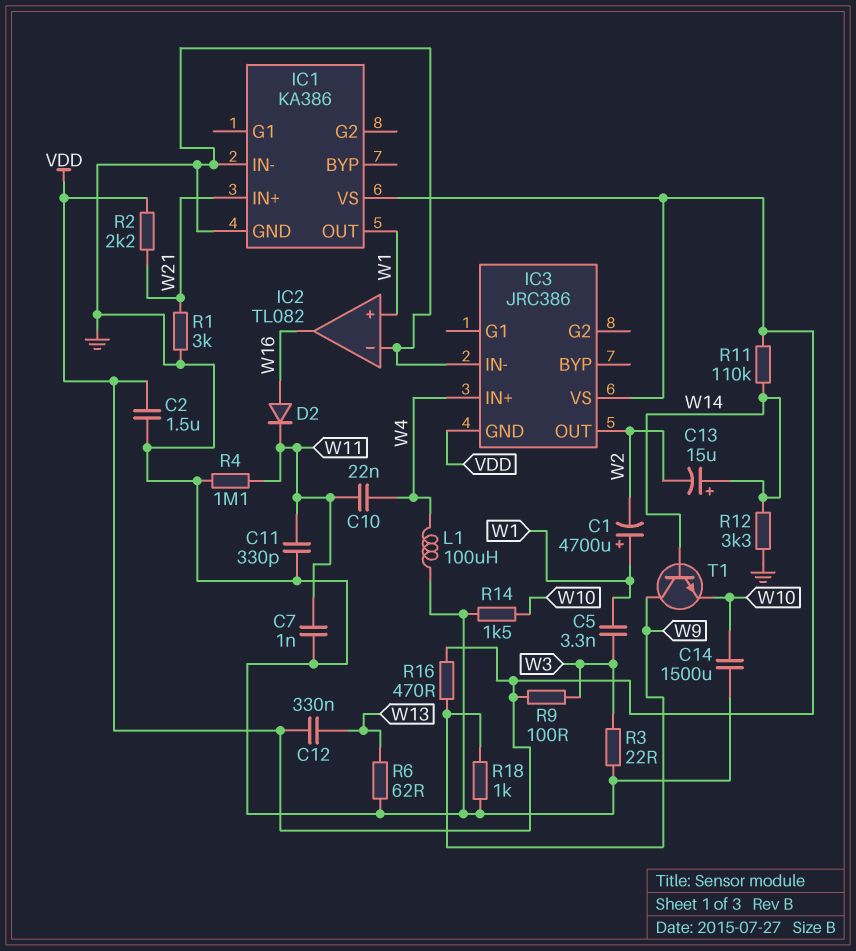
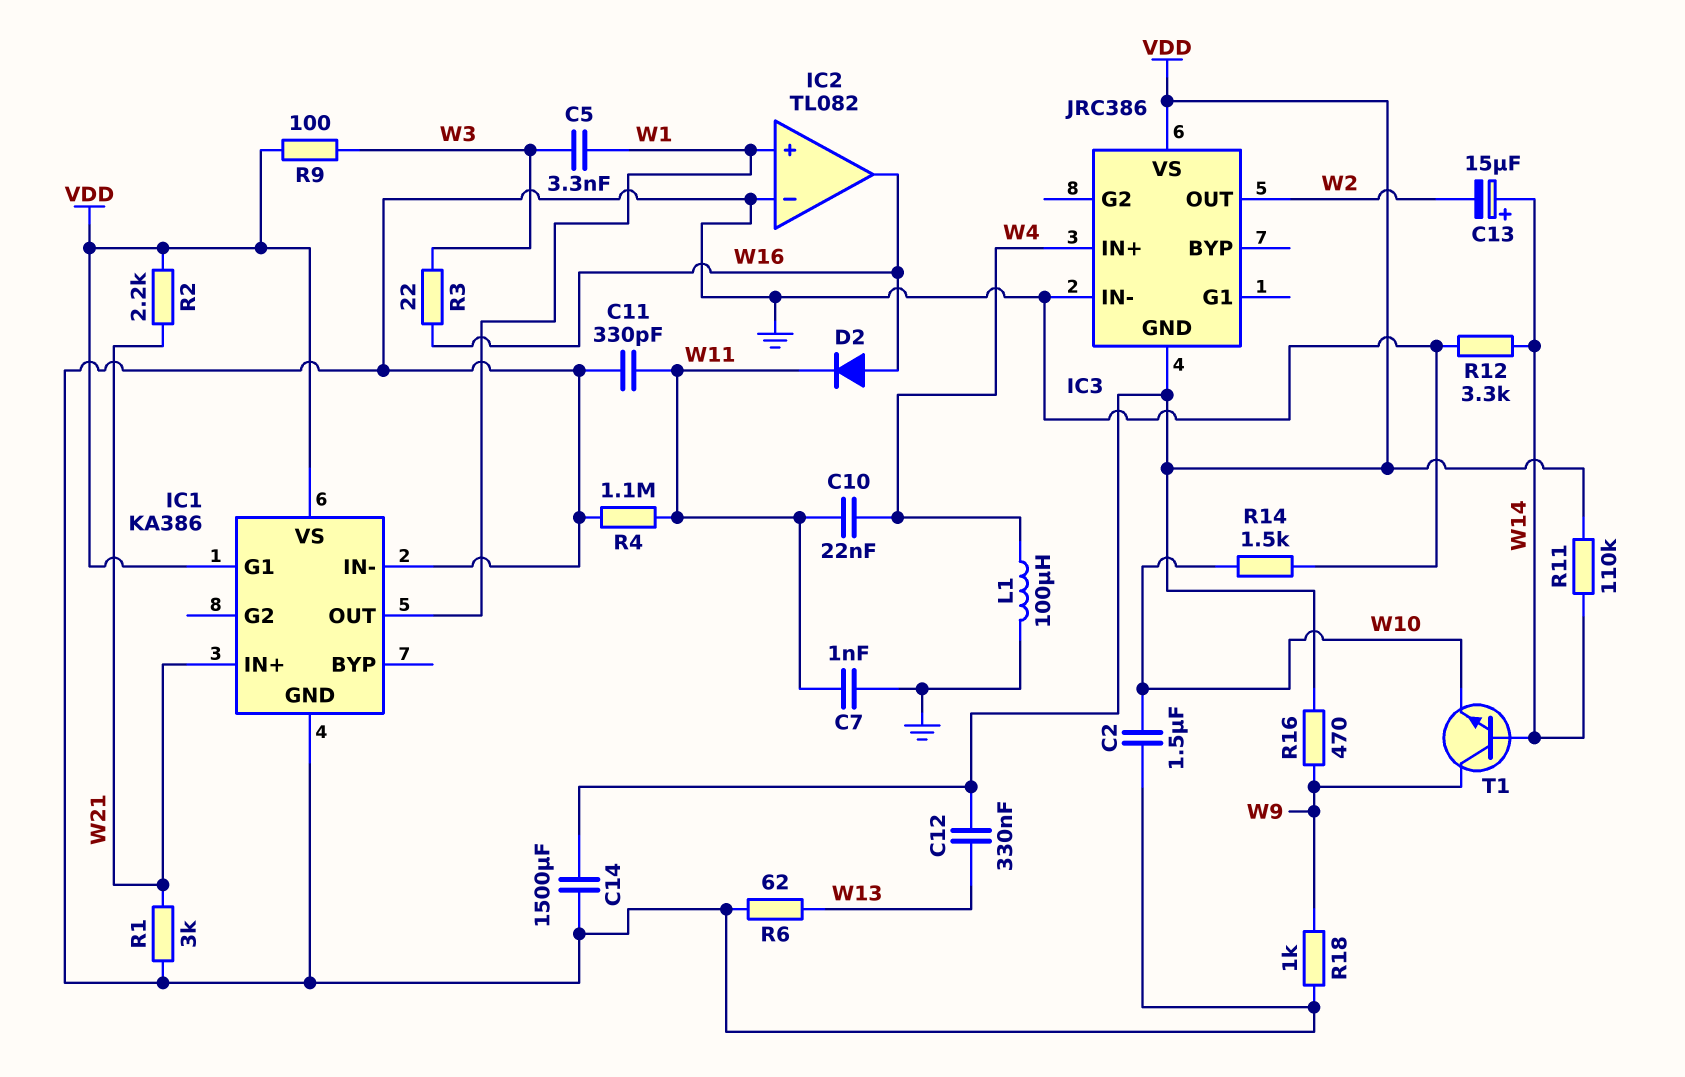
C1: 4700uF (plus W1, minus W2) -> none
C2: 1.5uF (GND, VDD) -> 1.5uF (GND, W10)
C14: 1500uF (GND, W10) -> 1500uF (GND, VDD)
IC1 pin G1: none -> VDD
R3: 22 (GND, W3) -> 22 (W3, W16)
= = = = = = =
Give back the full listing verbatim, skipping each picture.

__WRITTEN RESPONSE__:
C1: 4700uF (plus W1, minus W2) -> none
C2: 1.5uF (GND, VDD) -> 1.5uF (GND, W10)
C14: 1500uF (GND, W10) -> 1500uF (GND, VDD)
IC1 pin G1: none -> VDD
R3: 22 (GND, W3) -> 22 (W3, W16)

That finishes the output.